◆ **Activity**: Leave out every picture and set down, exactly, the lines below from the one holding "camera: 75 degrees right, 10 degrees up" up to and including the one holding "(143, 434) = (255, 267): blue car -> none".

◆ **Material to process**:
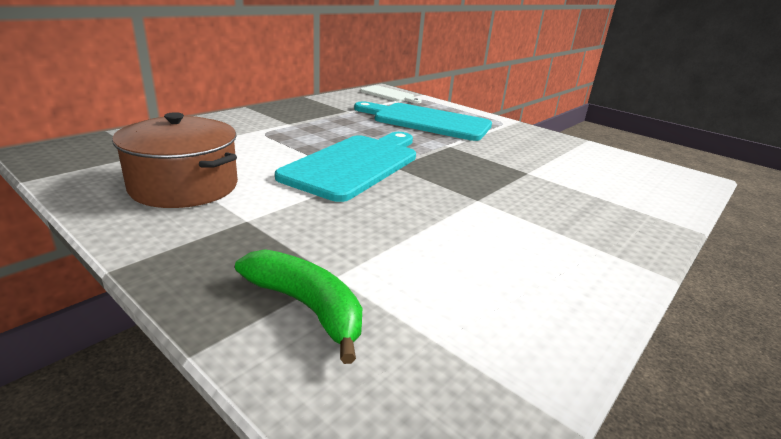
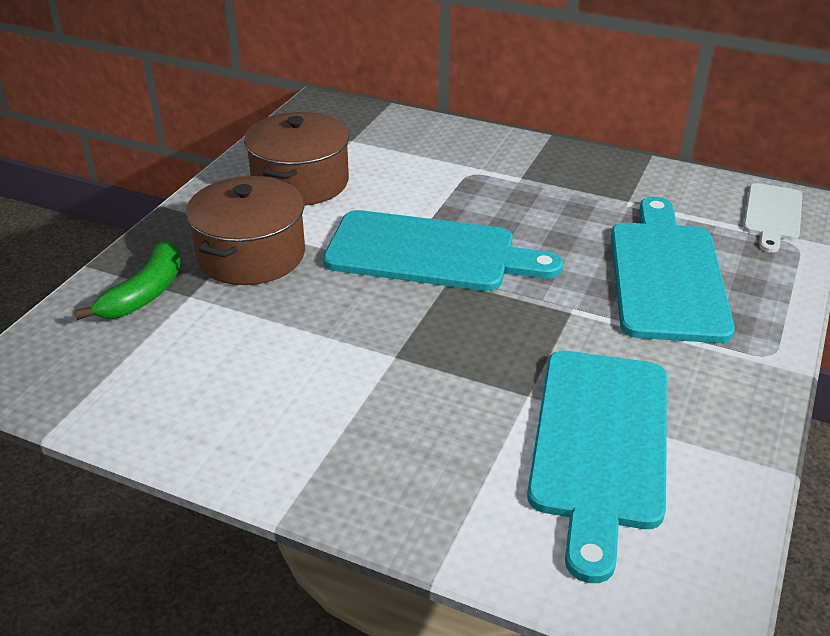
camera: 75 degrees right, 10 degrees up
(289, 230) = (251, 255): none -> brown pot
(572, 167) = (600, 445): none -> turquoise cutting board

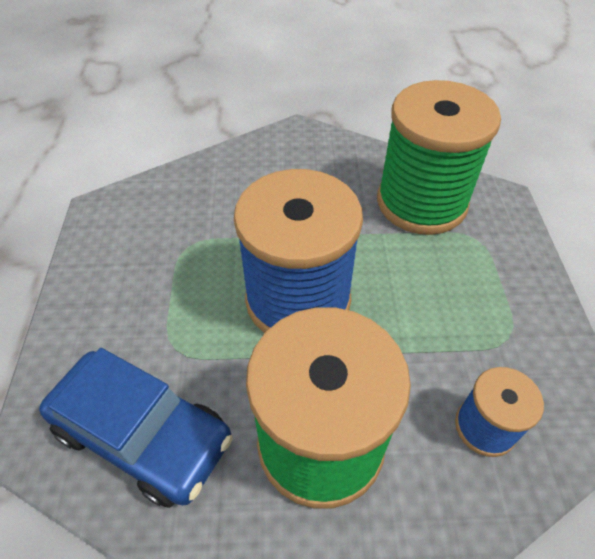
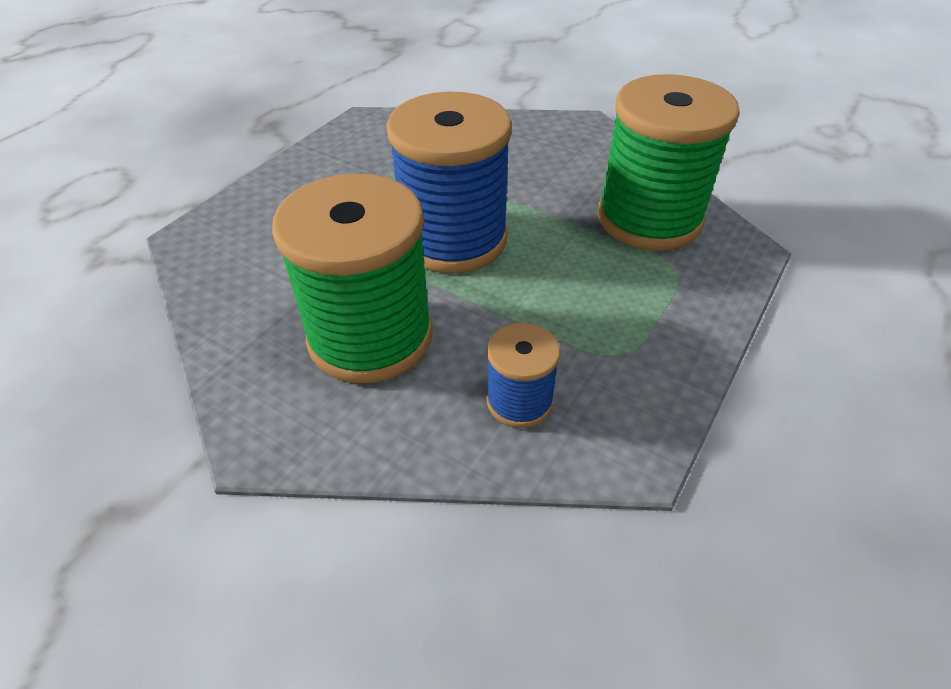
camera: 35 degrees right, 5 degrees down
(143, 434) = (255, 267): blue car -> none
--
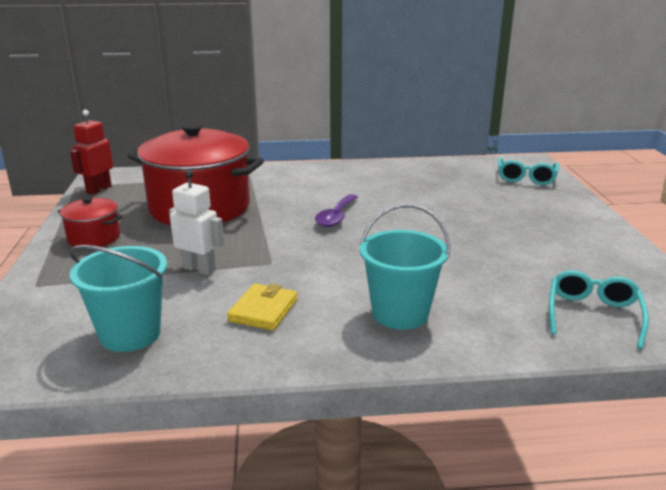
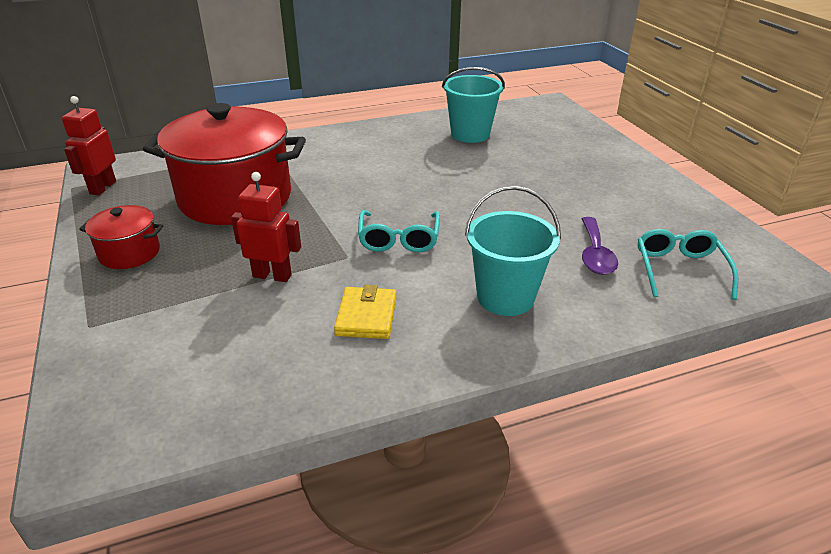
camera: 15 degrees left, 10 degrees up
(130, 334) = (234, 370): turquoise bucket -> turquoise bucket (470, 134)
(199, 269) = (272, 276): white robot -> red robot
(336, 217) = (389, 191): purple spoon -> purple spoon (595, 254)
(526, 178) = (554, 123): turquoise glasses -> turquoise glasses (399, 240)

◆ **Exercise answer**:
camera: 75 degrees right, 10 degrees up
(289, 230) = (251, 255): none -> brown pot
(572, 167) = (600, 445): none -> turquoise cutting board

camera: 35 degrees right, 5 degrees down
(143, 434) = (255, 267): blue car -> none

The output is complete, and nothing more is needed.